Input material:
------------------------------------
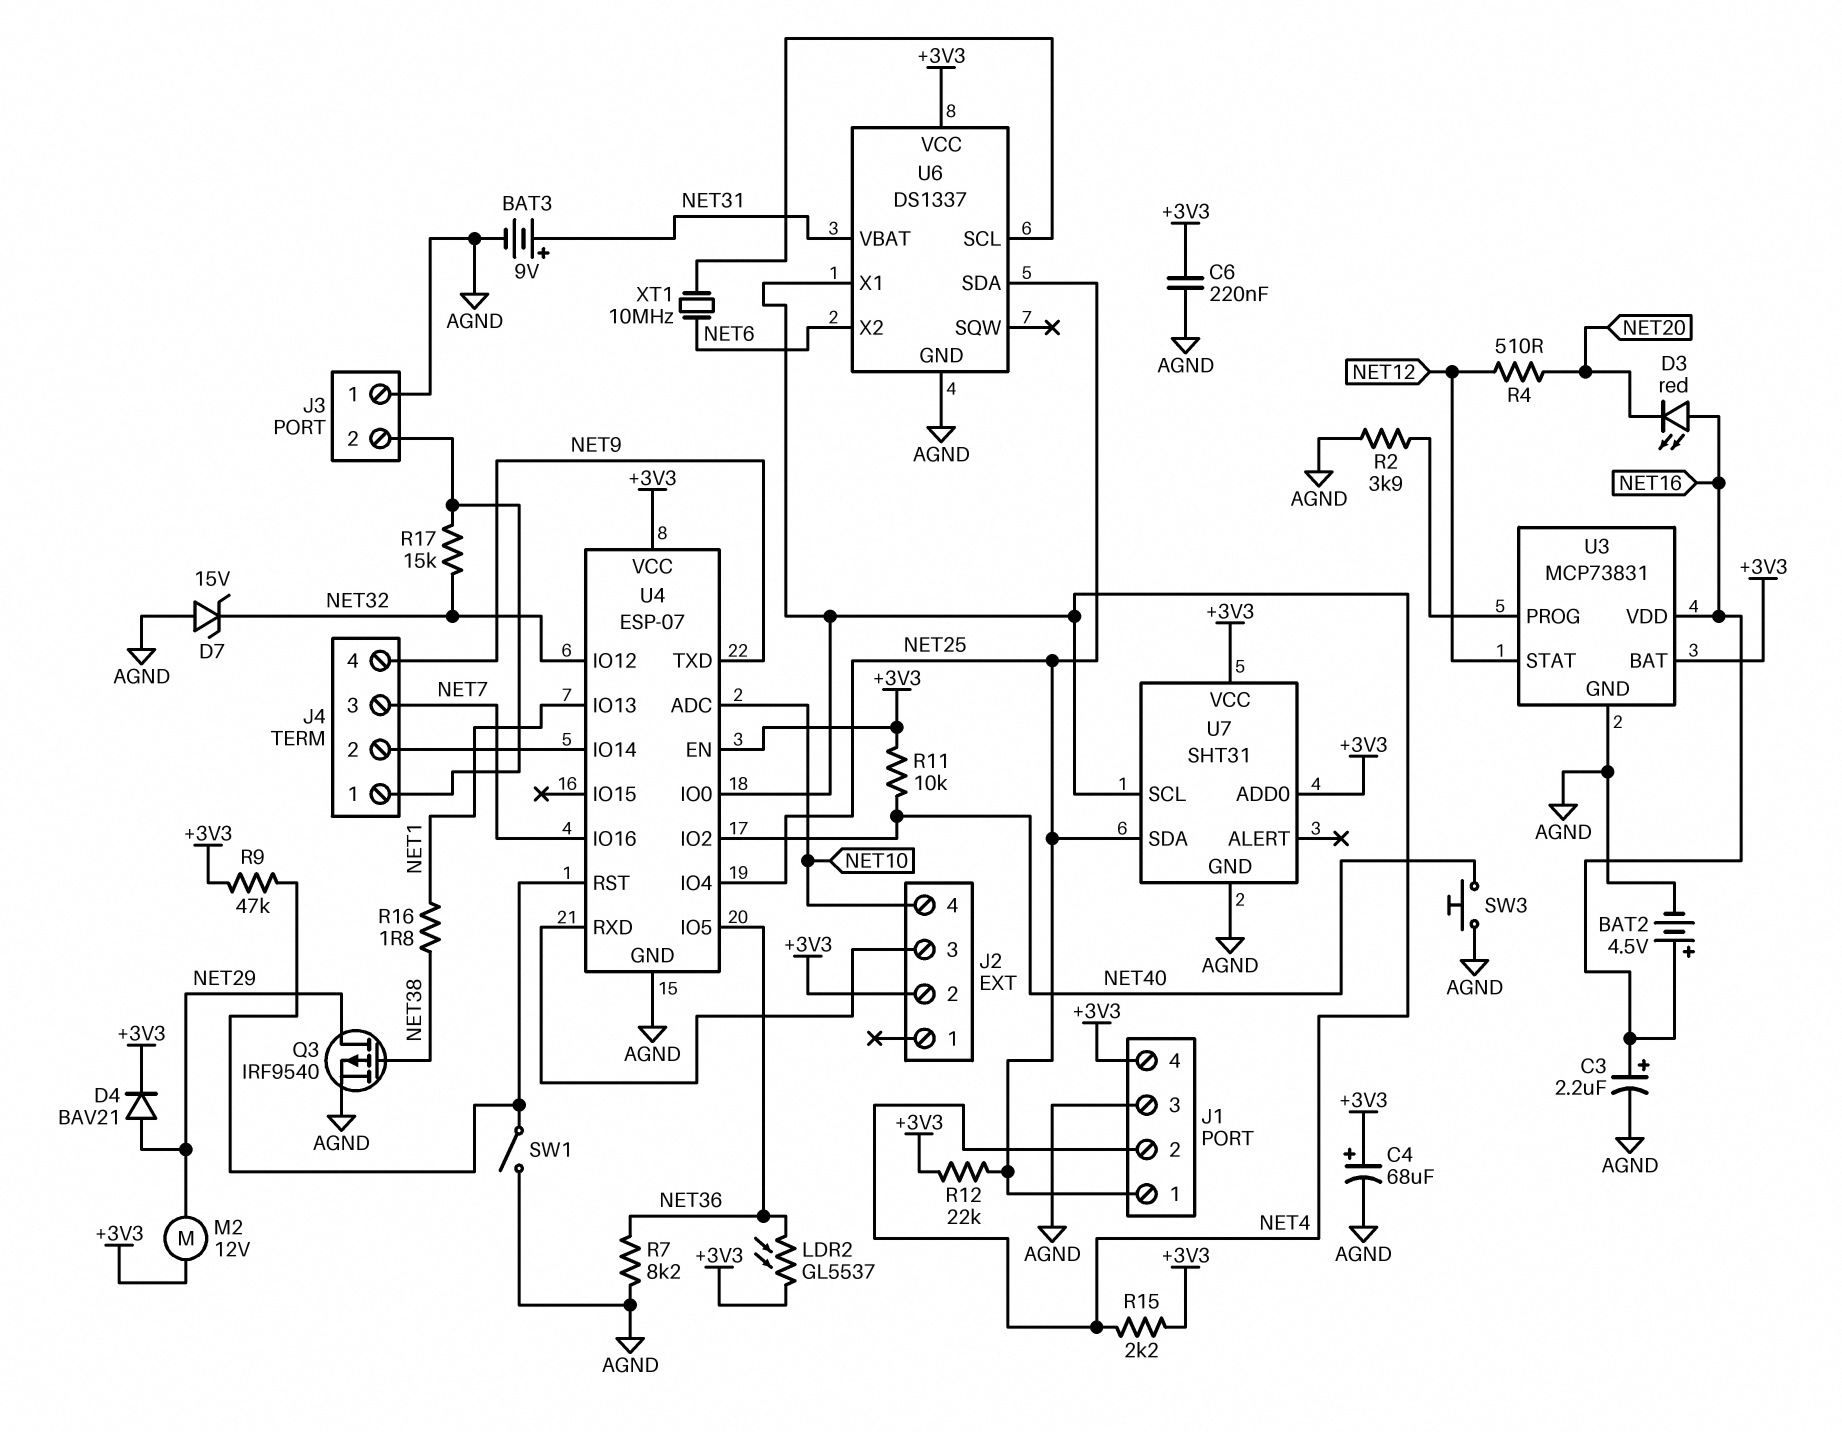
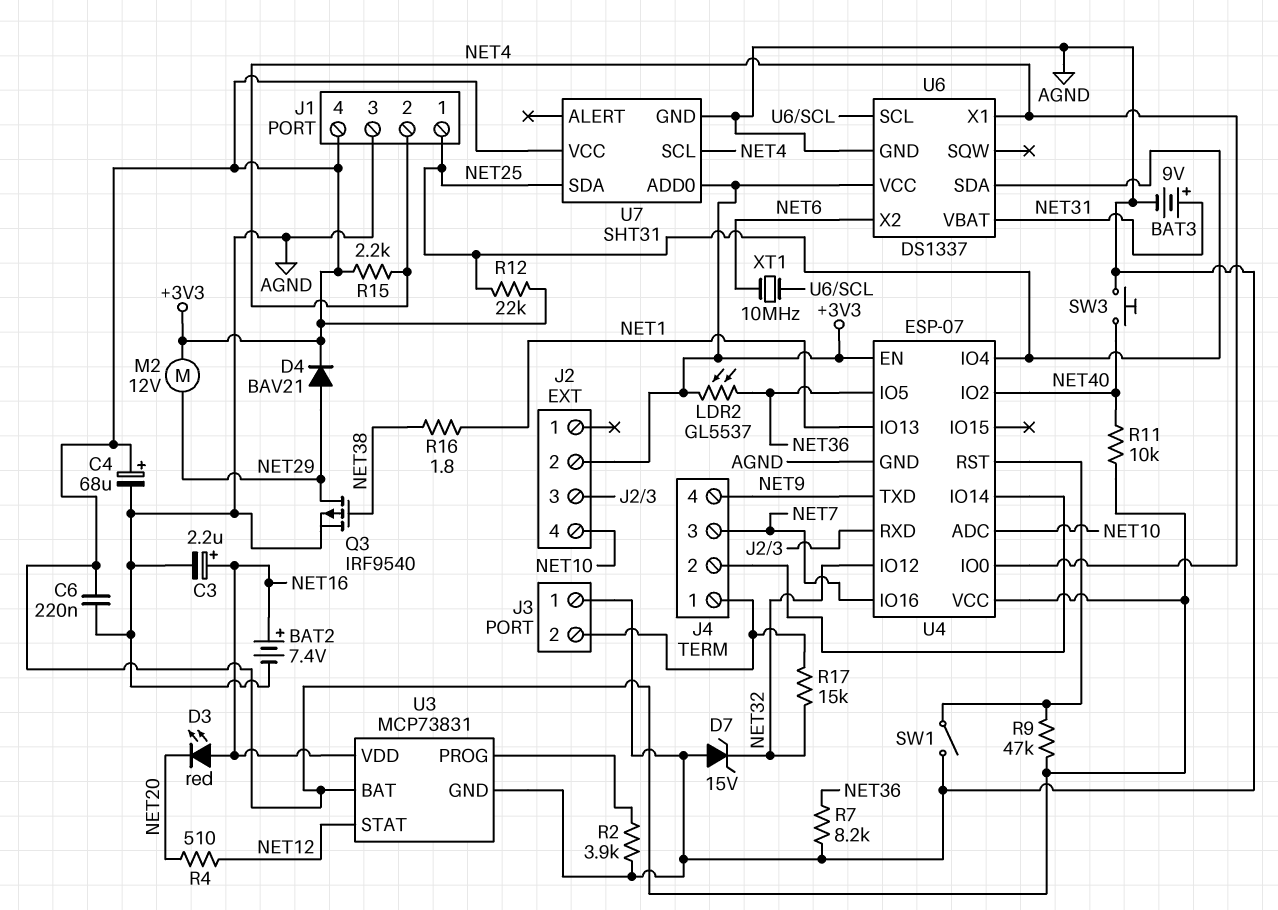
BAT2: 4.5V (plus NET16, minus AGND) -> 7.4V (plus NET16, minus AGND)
------------------------------------
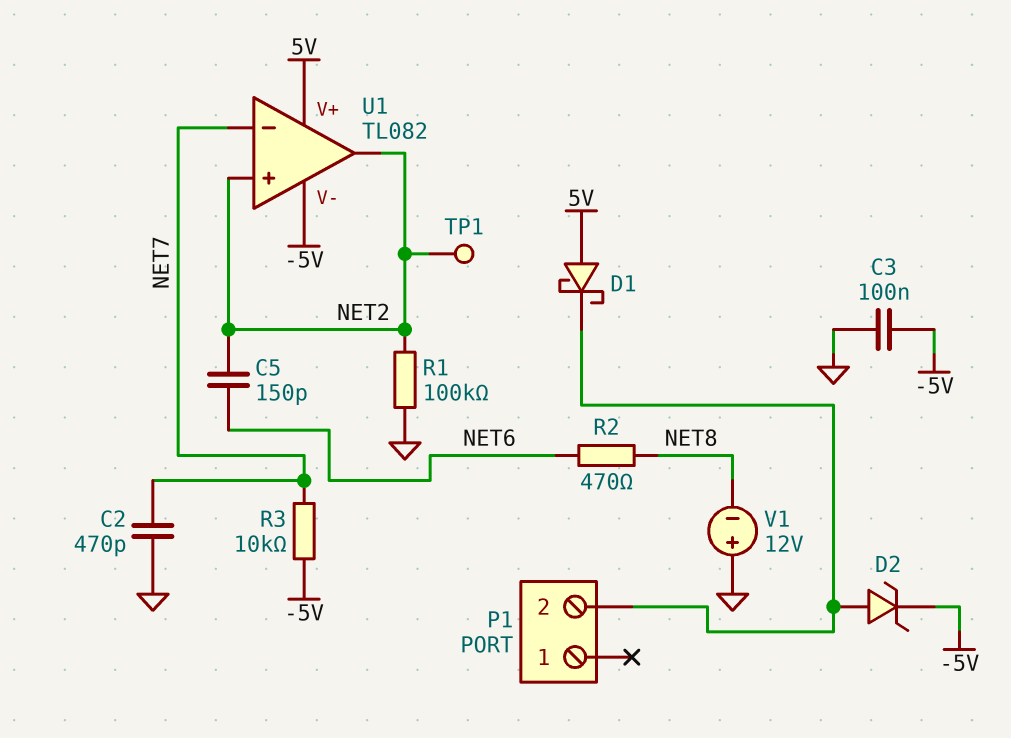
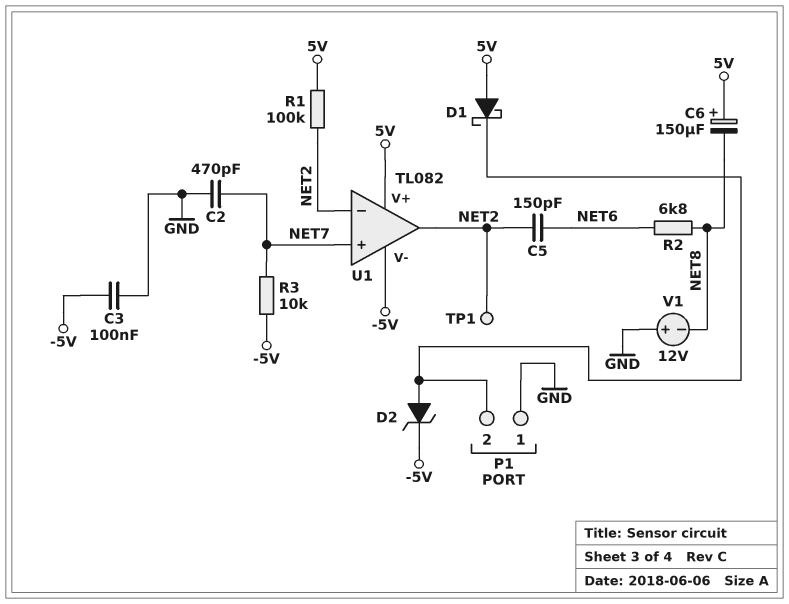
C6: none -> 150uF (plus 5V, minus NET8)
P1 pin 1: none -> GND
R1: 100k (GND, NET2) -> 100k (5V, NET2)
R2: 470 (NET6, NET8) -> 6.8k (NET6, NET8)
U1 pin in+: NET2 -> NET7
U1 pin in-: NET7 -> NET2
------------------------------------
Goal of the exercise: Search the records for the string "minus" and, wherever a line contains it, please copy that line.

Answer to the exercise:
BAT2: 4.5V (plus NET16, minus AGND) -> 7.4V (plus NET16, minus AGND)
C6: none -> 150uF (plus 5V, minus NET8)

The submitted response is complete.